=== What the task requires ===
All of the listing, from first line to last, should be output exactly; the pictures stay out.

=== Input for this task ===
Start of Block

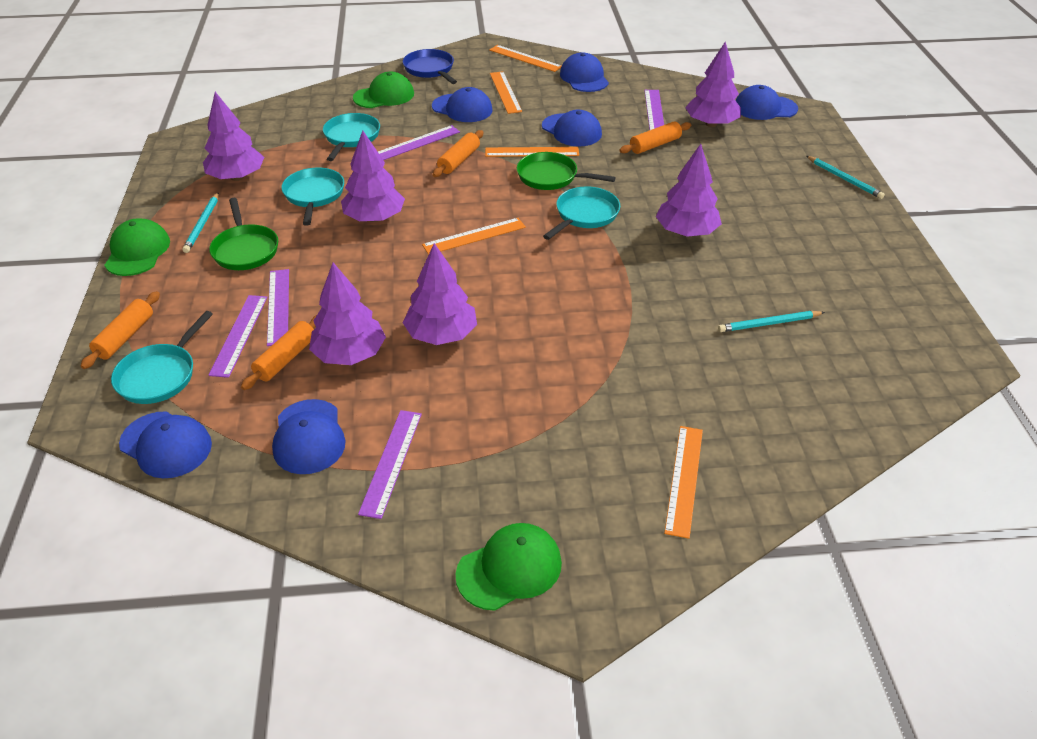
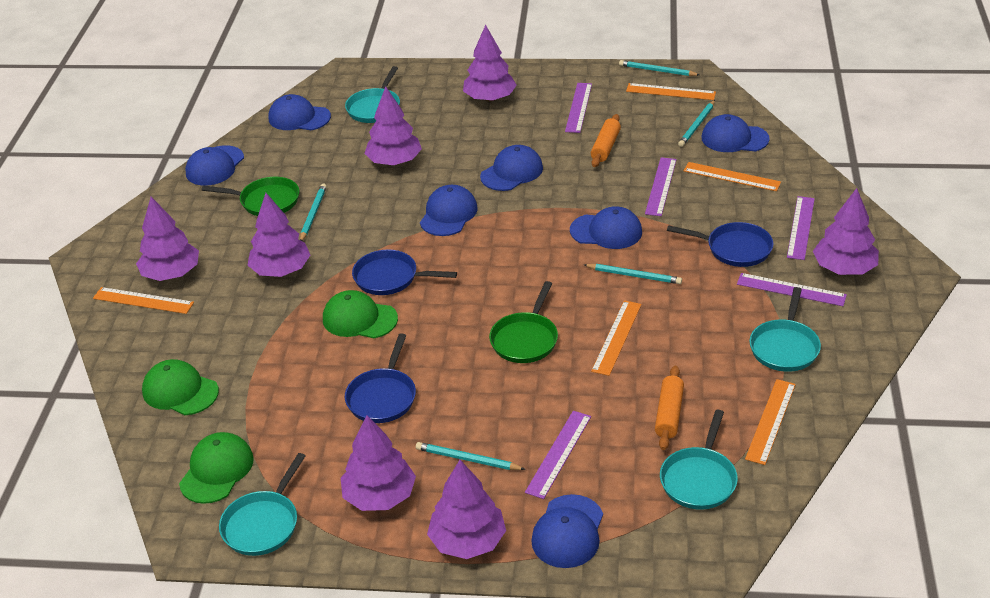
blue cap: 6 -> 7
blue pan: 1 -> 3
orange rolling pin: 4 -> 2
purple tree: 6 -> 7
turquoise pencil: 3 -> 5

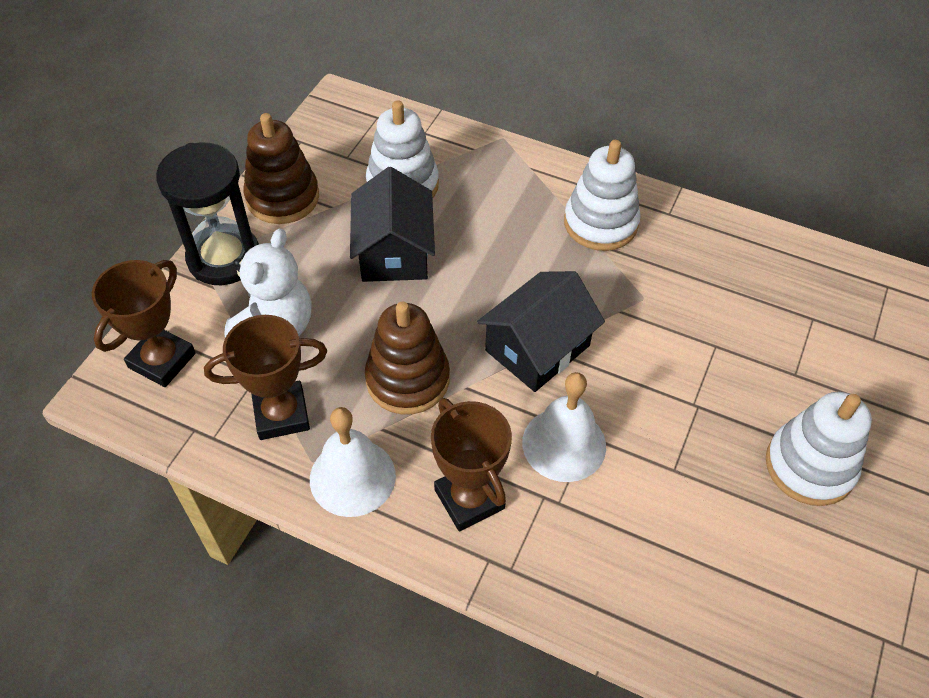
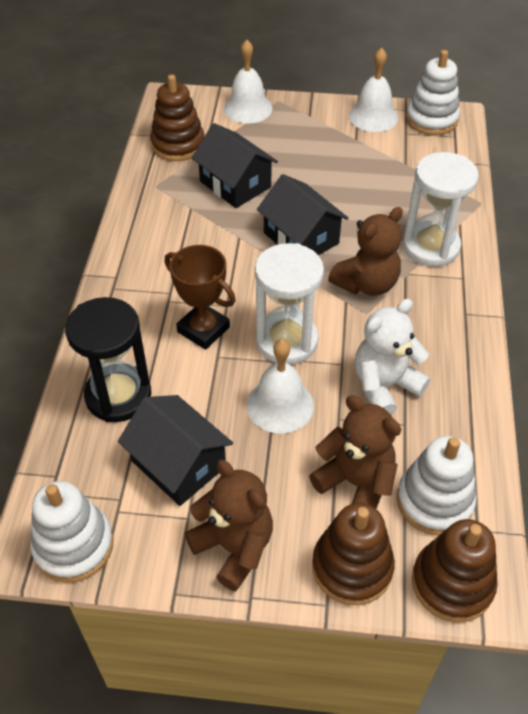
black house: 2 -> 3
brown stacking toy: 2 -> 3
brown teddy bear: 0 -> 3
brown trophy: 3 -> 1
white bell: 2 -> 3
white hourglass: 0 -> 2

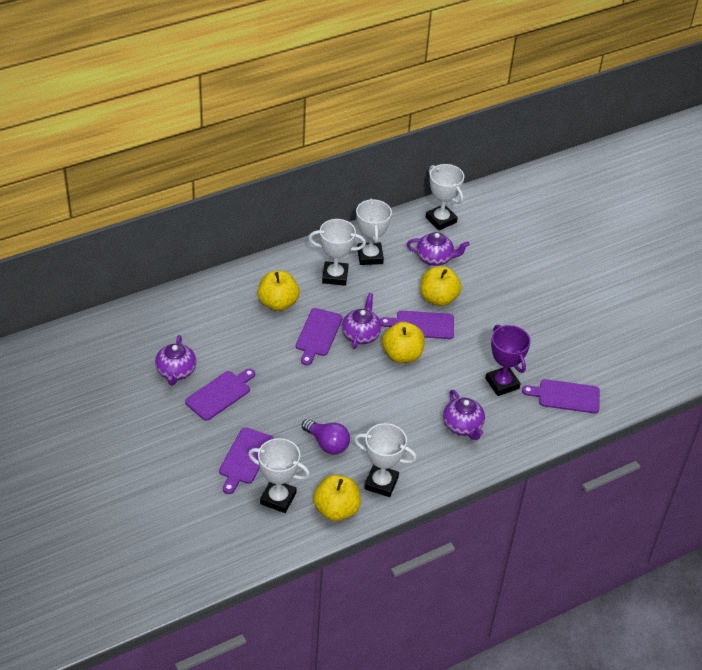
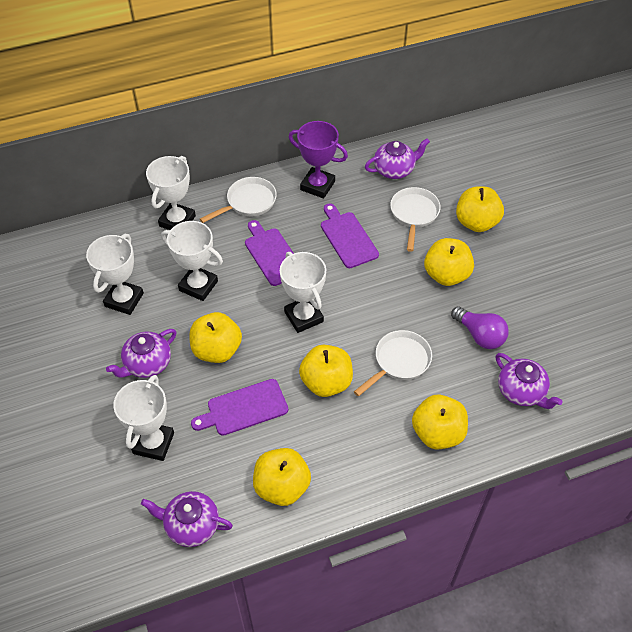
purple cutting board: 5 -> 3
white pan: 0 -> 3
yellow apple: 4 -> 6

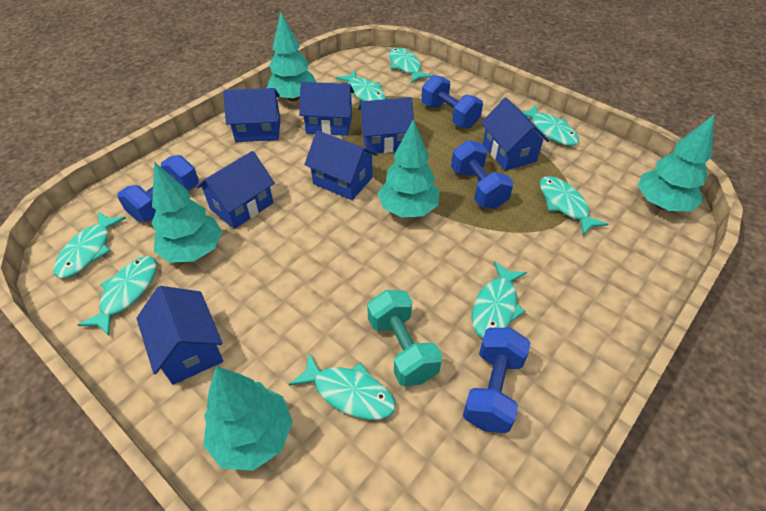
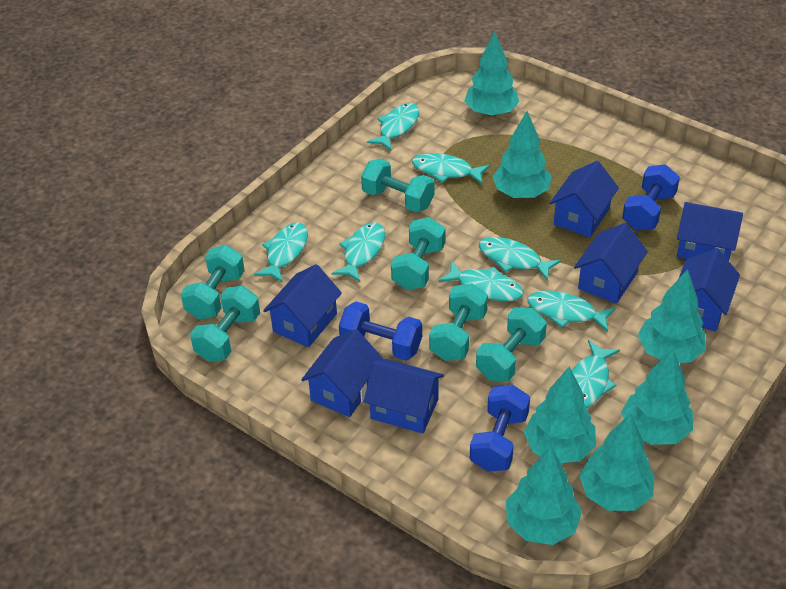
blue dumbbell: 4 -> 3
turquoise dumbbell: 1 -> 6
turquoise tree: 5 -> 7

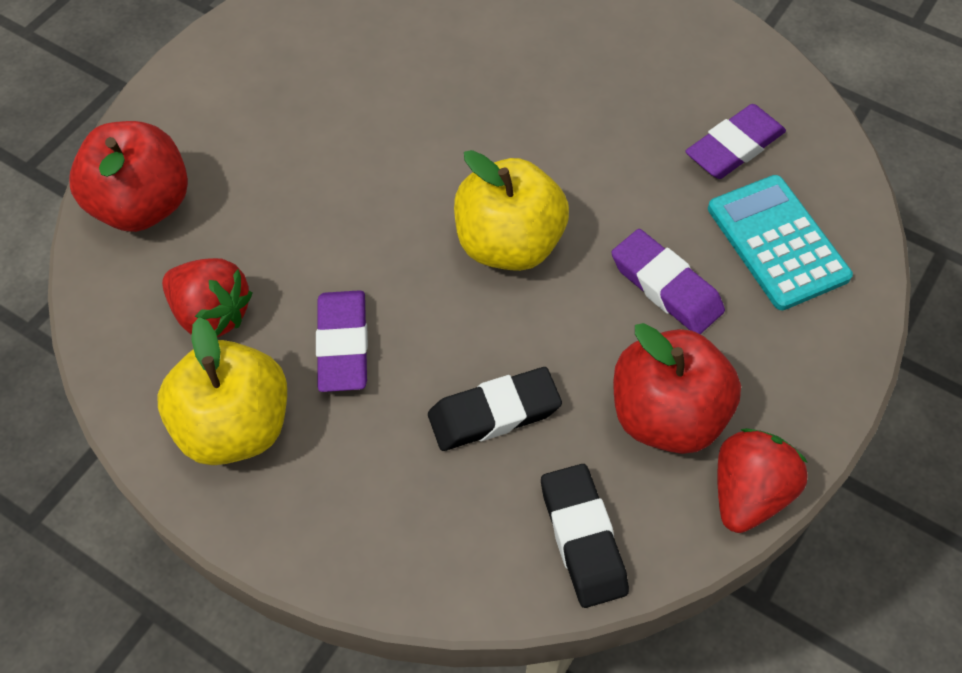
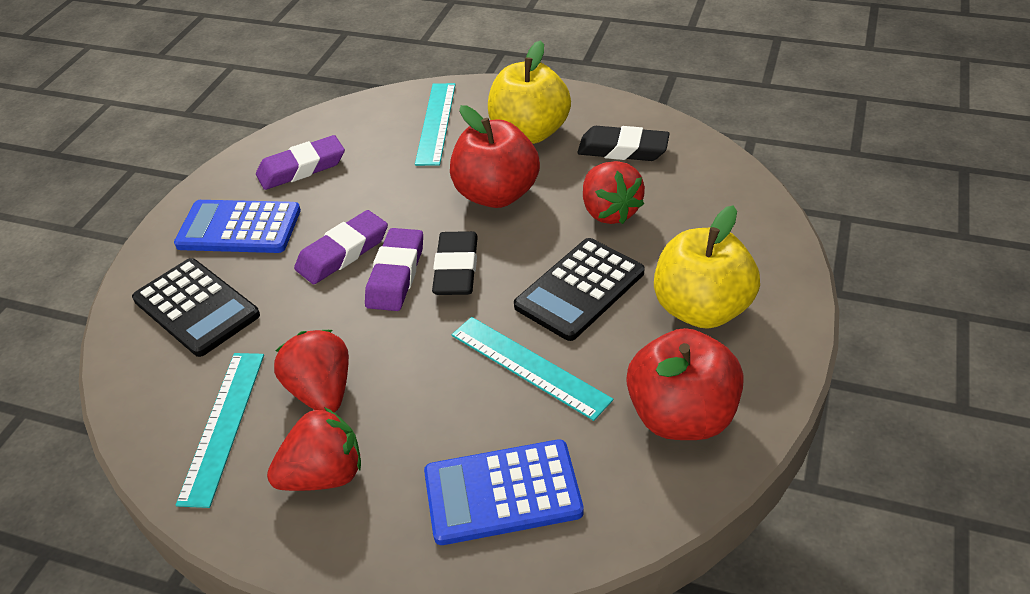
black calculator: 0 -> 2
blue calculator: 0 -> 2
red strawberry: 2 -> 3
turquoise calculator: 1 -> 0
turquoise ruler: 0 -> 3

End of Block

=== Task output ===
blue cap: 6 -> 7
blue pan: 1 -> 3
orange rolling pin: 4 -> 2
purple tree: 6 -> 7
turquoise pencil: 3 -> 5

black house: 2 -> 3
brown stacking toy: 2 -> 3
brown teddy bear: 0 -> 3
brown trophy: 3 -> 1
white bell: 2 -> 3
white hourglass: 0 -> 2

purple cutting board: 5 -> 3
white pan: 0 -> 3
yellow apple: 4 -> 6

blue dumbbell: 4 -> 3
turquoise dumbbell: 1 -> 6
turquoise tree: 5 -> 7

black calculator: 0 -> 2
blue calculator: 0 -> 2
red strawberry: 2 -> 3
turquoise calculator: 1 -> 0
turquoise ruler: 0 -> 3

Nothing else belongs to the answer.